Omit every picture while you reproduce the entries that follow word for word.

Object state change records
|---|

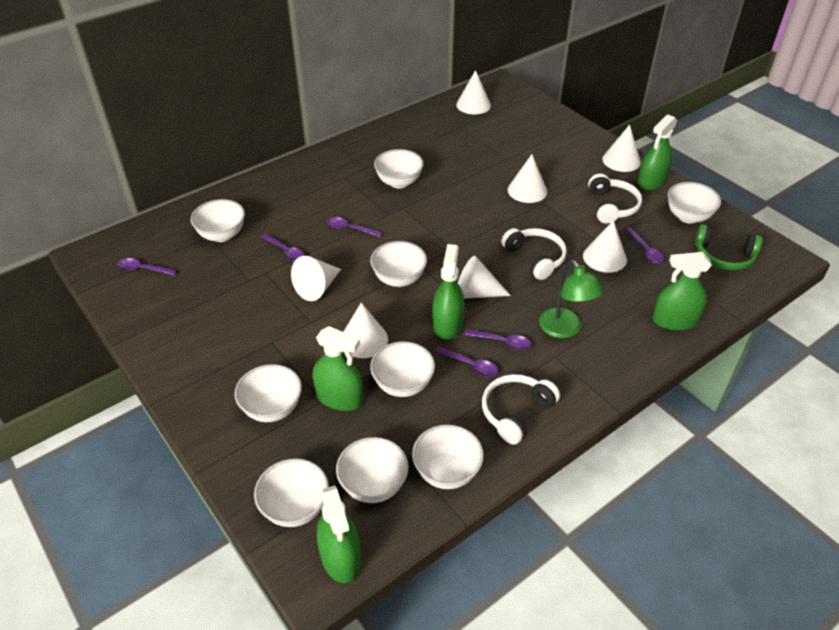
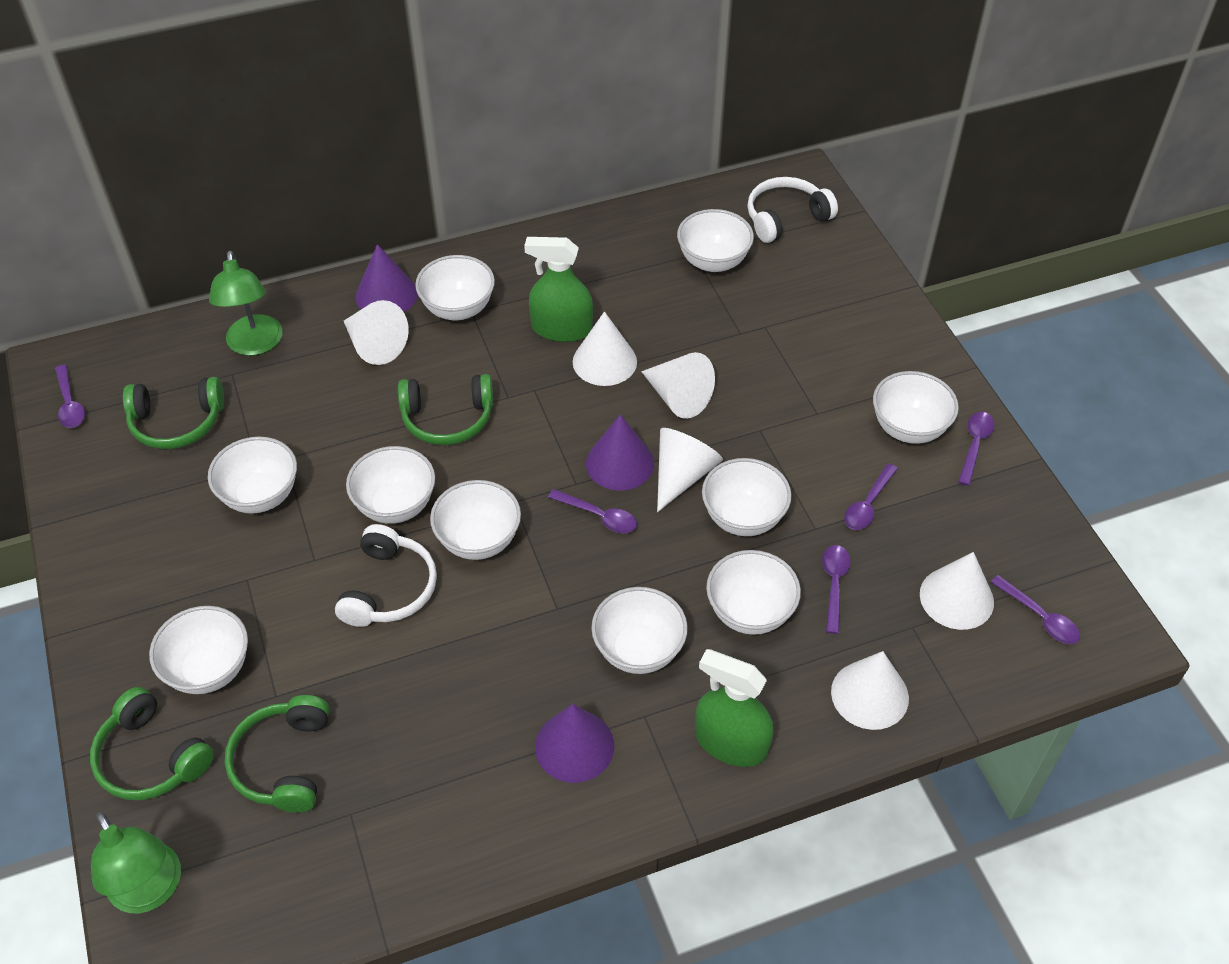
green headphones: 1 -> 4
green lamp: 1 -> 2
green spray bottle: 5 -> 2
purple cone: 0 -> 3
white bowl: 9 -> 10
white cone: 7 -> 6
white headphones: 3 -> 2

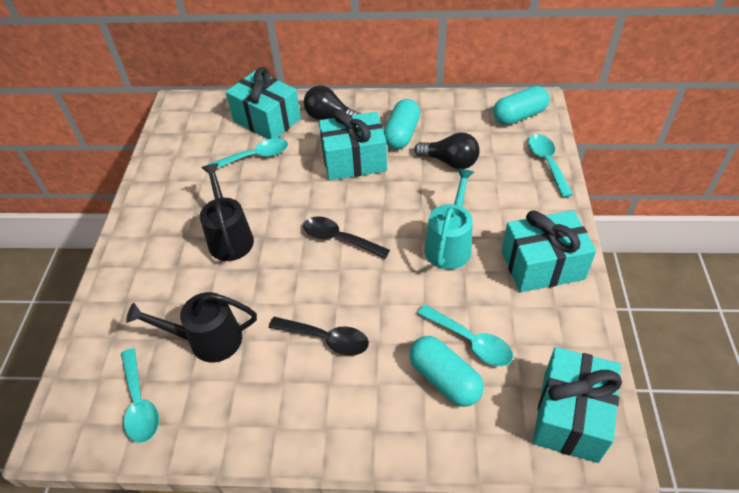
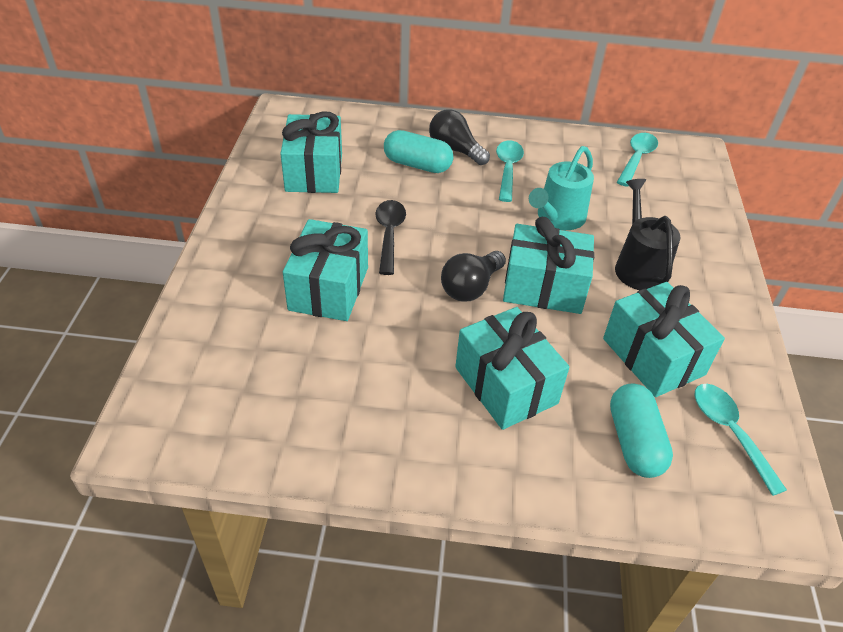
black spoon: 2 -> 1
black watering can: 2 -> 1
turquoise capsule: 3 -> 2
turquoise gift: 4 -> 5
turquoise spoon: 4 -> 3

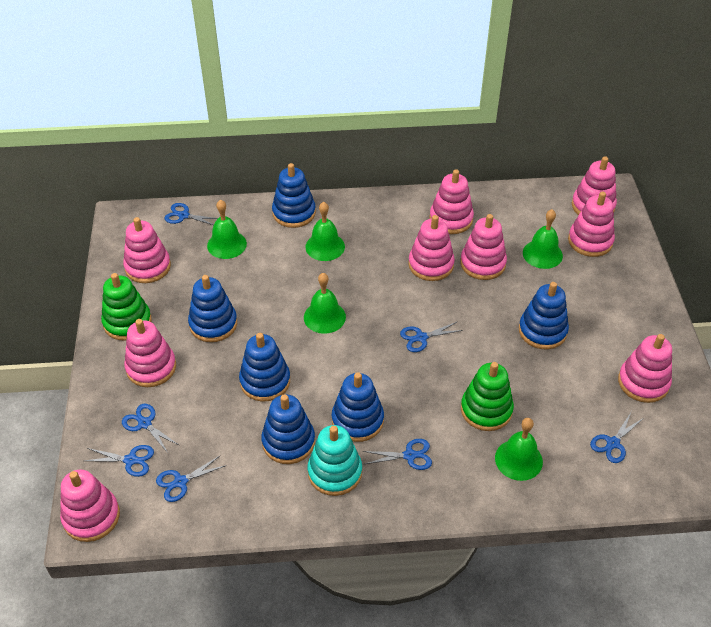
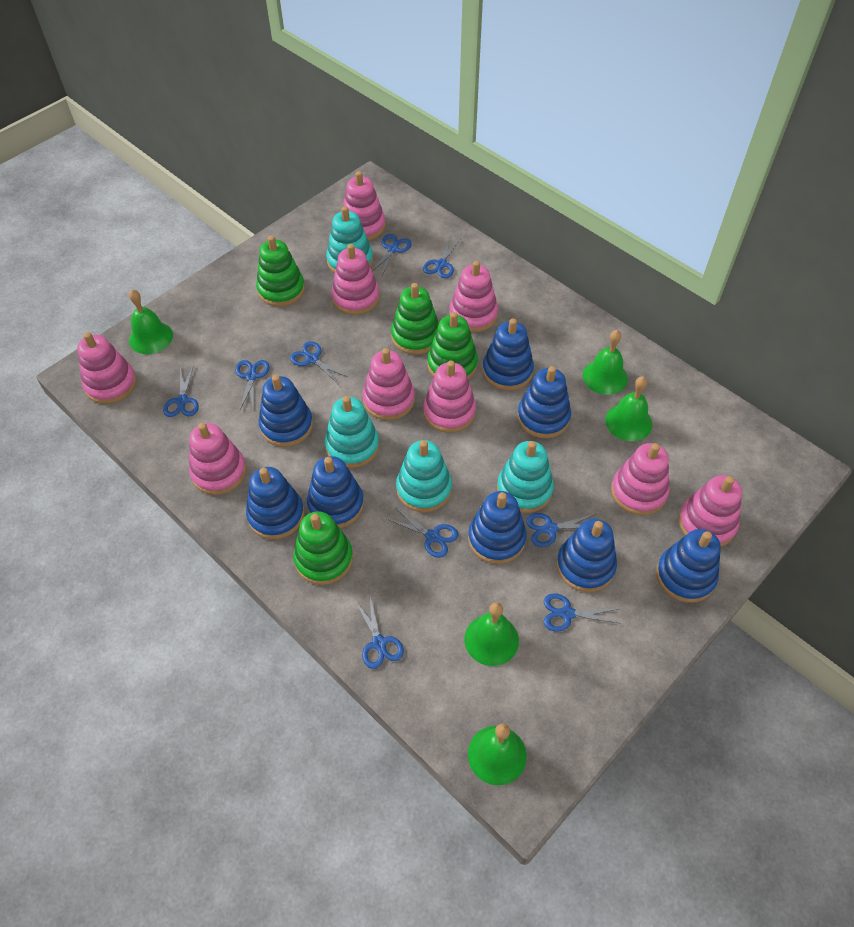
blue scissors: 7 -> 9
blue stacking toy: 6 -> 8
green stacking toy: 2 -> 4
turquoise stacking toy: 1 -> 4

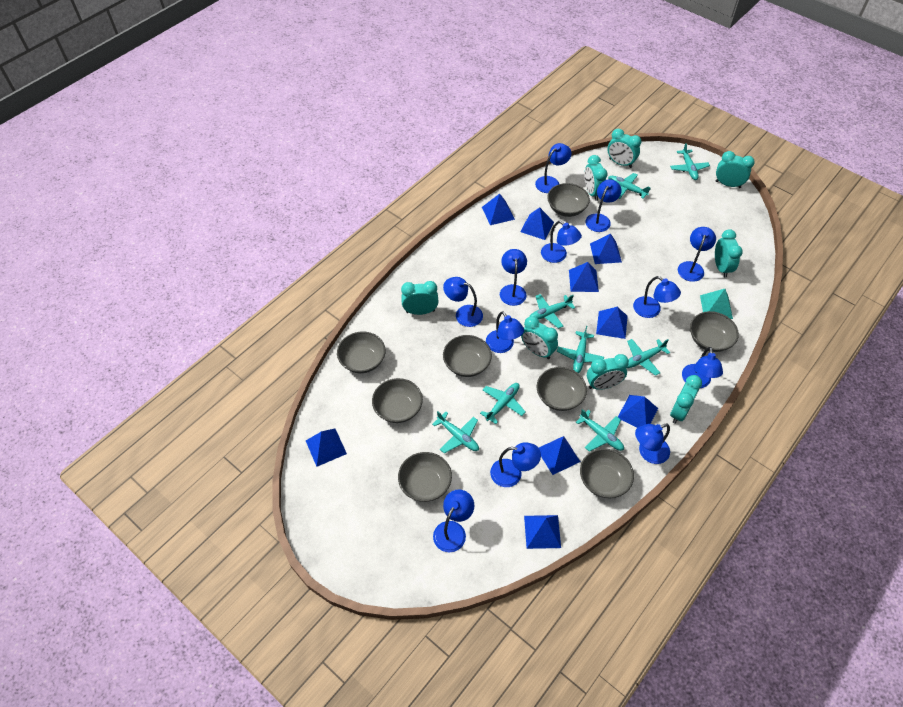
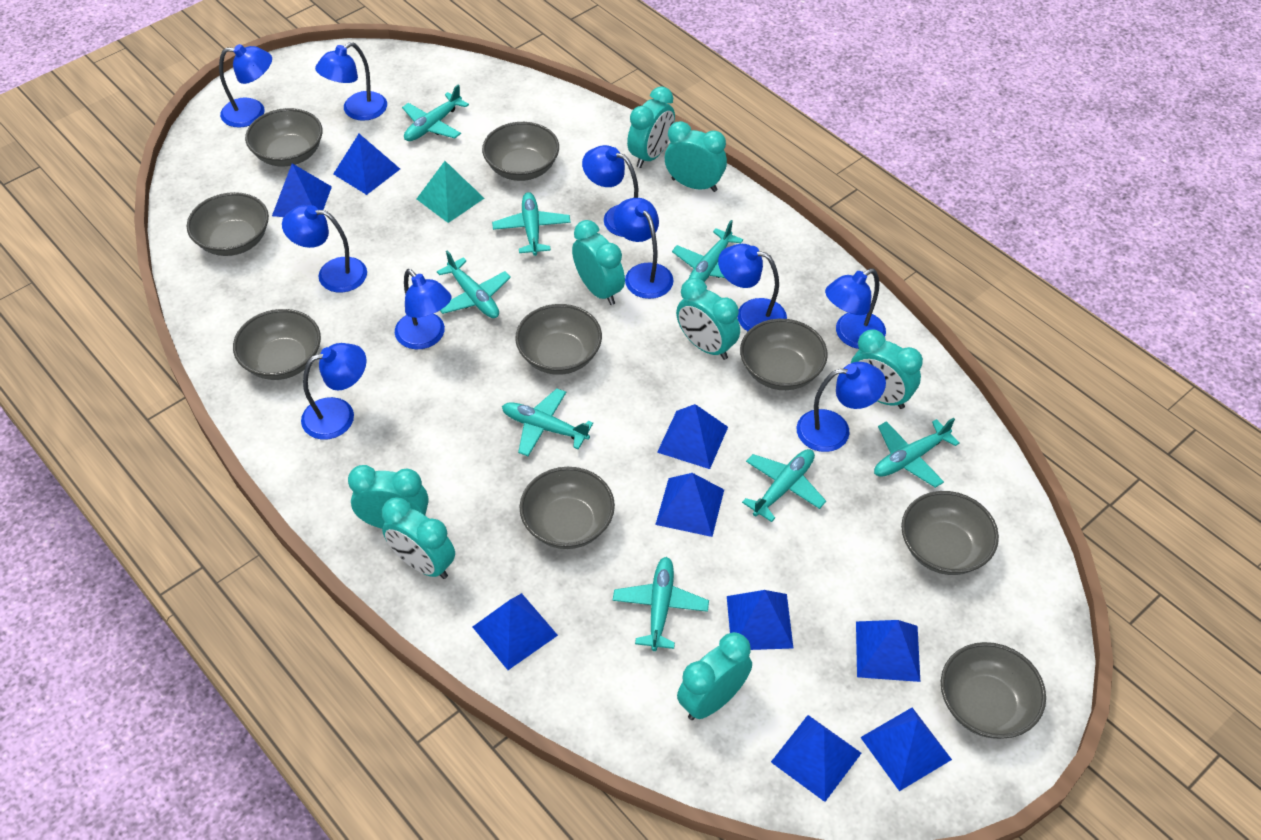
blue lamp: 12 -> 10
grey bowl: 8 -> 9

|---|

REPLY:
green headphones: 1 -> 4
green lamp: 1 -> 2
green spray bottle: 5 -> 2
purple cone: 0 -> 3
white bowl: 9 -> 10
white cone: 7 -> 6
white headphones: 3 -> 2

black spoon: 2 -> 1
black watering can: 2 -> 1
turquoise capsule: 3 -> 2
turquoise gift: 4 -> 5
turquoise spoon: 4 -> 3

blue scissors: 7 -> 9
blue stacking toy: 6 -> 8
green stacking toy: 2 -> 4
turquoise stacking toy: 1 -> 4

blue lamp: 12 -> 10
grey bowl: 8 -> 9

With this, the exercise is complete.